YOUR GOAL:
Reproduce exactly the lines from the top of the records below through the line holding "zabawka nakładanka [niebieski]".

INPUT MATERIAL:
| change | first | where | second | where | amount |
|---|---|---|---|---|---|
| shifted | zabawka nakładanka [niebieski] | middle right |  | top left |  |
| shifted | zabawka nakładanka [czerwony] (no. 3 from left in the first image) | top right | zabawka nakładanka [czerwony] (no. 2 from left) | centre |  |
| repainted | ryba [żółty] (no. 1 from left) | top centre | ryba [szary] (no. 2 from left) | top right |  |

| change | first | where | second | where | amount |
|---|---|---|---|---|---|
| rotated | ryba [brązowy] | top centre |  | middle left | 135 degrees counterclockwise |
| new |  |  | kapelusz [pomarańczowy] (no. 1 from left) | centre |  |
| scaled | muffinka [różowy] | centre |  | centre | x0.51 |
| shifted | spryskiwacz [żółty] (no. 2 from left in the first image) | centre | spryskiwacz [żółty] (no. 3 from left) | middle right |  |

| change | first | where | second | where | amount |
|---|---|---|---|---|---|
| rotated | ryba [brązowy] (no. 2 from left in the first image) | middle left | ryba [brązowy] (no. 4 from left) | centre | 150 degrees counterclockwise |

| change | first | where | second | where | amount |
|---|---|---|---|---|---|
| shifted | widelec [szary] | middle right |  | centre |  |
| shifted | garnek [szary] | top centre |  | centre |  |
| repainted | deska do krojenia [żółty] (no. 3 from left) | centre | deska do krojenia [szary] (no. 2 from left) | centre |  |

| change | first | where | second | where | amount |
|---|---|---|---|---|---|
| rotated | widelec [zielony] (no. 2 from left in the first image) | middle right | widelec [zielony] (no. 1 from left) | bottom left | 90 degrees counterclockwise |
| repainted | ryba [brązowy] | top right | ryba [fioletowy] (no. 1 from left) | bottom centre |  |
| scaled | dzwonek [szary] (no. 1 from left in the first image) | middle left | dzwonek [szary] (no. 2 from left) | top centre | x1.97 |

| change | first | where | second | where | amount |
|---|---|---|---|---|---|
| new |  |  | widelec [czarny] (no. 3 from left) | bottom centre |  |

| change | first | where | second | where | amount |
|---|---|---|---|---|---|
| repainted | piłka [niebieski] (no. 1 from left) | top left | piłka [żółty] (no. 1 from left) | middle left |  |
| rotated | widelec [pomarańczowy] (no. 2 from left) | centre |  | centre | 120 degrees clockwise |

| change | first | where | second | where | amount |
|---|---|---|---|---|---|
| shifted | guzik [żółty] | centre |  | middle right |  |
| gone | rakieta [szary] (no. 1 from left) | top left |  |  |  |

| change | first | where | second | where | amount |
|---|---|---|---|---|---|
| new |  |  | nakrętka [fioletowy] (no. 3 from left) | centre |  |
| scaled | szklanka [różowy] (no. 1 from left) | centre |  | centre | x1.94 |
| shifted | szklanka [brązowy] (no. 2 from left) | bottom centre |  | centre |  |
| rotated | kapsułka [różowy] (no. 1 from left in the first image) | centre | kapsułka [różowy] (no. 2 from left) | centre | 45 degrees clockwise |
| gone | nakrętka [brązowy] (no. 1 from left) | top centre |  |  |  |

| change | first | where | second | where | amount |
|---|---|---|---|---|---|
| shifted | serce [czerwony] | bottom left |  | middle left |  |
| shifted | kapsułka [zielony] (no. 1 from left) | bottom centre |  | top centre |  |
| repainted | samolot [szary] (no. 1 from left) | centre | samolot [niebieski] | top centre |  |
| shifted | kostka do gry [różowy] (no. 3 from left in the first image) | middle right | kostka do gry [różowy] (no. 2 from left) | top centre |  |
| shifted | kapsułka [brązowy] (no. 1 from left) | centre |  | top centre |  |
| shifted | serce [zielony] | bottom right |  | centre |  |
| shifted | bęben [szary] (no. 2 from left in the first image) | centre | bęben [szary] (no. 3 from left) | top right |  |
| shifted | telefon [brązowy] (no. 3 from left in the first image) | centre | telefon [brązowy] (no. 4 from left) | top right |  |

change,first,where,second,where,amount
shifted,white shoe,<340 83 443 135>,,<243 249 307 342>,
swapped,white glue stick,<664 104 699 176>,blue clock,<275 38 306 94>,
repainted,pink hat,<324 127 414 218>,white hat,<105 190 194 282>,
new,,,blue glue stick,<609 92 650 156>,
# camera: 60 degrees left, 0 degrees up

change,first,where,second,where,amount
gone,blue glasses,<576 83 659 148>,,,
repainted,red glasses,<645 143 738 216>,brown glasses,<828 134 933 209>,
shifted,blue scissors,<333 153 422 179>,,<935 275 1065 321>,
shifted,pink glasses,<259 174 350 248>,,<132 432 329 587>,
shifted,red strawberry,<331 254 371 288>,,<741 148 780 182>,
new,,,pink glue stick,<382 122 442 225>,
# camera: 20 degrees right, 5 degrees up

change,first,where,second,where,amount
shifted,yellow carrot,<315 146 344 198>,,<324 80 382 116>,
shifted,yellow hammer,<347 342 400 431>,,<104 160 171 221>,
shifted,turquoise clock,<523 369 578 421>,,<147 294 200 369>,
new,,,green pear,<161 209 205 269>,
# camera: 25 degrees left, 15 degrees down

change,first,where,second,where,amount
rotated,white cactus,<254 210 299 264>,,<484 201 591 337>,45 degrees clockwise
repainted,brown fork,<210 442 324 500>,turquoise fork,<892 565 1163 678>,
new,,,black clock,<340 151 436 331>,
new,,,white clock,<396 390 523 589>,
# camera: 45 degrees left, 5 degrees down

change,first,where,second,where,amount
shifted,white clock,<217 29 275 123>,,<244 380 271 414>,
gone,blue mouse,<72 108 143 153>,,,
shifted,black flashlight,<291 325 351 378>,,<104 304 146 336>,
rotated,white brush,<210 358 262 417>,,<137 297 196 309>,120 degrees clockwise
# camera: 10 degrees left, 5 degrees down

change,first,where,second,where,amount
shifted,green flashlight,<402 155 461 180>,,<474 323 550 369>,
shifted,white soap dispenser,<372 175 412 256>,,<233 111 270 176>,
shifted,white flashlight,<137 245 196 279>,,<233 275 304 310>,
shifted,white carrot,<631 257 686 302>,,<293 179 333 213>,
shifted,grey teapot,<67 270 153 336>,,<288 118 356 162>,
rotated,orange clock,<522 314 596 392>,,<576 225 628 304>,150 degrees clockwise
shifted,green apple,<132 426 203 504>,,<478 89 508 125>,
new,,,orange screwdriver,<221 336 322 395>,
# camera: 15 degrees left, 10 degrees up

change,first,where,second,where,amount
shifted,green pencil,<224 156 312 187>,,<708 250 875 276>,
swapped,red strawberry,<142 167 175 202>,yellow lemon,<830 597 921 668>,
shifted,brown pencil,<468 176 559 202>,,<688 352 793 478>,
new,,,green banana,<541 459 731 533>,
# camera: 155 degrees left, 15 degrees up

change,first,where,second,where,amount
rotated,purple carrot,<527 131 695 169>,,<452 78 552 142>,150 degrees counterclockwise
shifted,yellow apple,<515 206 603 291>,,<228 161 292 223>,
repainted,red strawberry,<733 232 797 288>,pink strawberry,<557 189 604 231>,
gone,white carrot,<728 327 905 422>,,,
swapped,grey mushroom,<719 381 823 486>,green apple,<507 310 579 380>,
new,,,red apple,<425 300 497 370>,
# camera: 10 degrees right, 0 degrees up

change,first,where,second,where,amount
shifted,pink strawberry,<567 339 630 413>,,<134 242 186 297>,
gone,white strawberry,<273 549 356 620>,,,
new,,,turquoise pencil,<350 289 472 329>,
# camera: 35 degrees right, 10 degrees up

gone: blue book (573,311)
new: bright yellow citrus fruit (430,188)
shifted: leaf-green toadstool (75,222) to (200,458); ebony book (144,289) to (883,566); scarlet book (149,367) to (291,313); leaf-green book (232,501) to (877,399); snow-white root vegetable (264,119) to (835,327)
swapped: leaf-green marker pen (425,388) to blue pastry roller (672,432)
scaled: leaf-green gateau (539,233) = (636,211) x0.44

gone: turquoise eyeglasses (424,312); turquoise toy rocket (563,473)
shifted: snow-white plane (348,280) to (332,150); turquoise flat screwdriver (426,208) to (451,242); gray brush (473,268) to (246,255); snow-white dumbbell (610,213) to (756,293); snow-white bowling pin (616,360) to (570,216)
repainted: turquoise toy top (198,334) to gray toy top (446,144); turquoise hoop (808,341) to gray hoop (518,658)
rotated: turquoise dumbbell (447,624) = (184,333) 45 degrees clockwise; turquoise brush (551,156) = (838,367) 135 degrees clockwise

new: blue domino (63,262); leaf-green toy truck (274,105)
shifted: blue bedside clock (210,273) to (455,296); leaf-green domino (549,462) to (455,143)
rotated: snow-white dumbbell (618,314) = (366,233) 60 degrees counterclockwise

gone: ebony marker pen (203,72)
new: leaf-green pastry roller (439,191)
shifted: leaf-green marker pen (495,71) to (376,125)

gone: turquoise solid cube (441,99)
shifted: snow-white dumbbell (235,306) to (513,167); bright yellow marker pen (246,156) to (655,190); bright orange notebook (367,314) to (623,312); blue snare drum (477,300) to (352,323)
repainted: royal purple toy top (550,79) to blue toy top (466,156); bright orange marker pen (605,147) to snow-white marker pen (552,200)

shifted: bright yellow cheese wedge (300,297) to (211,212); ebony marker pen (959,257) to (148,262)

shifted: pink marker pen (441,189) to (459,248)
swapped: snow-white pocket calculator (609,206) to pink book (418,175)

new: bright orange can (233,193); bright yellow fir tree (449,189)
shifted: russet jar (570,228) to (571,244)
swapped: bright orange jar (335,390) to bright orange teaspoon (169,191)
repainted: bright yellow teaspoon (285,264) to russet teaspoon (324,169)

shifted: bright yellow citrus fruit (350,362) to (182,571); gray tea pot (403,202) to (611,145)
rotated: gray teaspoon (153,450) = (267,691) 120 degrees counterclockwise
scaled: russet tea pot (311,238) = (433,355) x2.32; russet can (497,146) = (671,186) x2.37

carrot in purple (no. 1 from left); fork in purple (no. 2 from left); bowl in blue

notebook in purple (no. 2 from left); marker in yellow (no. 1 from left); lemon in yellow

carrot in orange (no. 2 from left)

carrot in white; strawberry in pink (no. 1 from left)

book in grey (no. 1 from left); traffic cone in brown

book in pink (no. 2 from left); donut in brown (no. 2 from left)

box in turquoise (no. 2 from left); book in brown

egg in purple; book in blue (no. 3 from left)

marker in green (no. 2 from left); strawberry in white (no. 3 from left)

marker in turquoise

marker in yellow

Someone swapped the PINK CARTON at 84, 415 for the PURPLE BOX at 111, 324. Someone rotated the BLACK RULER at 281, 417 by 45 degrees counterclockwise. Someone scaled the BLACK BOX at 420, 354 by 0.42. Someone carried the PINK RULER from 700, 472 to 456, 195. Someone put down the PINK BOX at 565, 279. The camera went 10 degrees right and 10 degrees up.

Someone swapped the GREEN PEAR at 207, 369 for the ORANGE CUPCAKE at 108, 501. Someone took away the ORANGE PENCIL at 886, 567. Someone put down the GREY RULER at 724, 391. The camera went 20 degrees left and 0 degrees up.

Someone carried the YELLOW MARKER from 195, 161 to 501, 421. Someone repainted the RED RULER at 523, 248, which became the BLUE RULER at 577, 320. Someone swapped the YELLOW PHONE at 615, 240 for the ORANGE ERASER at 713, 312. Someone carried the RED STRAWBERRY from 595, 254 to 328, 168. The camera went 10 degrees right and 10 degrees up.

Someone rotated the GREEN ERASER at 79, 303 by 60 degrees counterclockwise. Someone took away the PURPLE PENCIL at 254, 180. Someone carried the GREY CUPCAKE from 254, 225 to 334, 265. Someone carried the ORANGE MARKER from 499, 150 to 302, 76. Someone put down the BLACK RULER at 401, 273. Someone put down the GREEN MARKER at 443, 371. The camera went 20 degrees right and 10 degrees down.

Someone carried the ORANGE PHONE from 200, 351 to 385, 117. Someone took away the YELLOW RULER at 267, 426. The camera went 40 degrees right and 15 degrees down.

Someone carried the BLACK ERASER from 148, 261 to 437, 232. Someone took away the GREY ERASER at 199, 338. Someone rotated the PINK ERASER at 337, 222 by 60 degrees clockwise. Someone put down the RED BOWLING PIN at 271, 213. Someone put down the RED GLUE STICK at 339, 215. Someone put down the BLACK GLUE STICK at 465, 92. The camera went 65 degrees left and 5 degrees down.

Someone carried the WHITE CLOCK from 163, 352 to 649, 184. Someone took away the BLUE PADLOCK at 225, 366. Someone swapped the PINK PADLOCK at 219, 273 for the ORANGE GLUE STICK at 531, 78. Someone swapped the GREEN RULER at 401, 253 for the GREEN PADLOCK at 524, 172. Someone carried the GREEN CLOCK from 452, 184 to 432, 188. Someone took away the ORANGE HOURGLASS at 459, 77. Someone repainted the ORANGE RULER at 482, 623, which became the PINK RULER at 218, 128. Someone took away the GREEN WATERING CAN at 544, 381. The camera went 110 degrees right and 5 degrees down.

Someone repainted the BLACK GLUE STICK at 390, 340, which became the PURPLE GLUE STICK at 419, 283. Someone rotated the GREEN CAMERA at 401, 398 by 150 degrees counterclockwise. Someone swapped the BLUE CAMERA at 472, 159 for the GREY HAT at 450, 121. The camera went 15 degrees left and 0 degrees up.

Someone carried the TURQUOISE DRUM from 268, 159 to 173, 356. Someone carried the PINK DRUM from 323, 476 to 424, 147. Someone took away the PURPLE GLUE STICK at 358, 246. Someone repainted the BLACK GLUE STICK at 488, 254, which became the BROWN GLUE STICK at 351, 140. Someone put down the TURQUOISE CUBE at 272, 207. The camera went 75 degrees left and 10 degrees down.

RESULT BELOW:
| change | first | where | second | where | amount |
|---|---|---|---|---|---|
| shifted | zabawka nakładanka [niebieski] | middle right |  | top left |  |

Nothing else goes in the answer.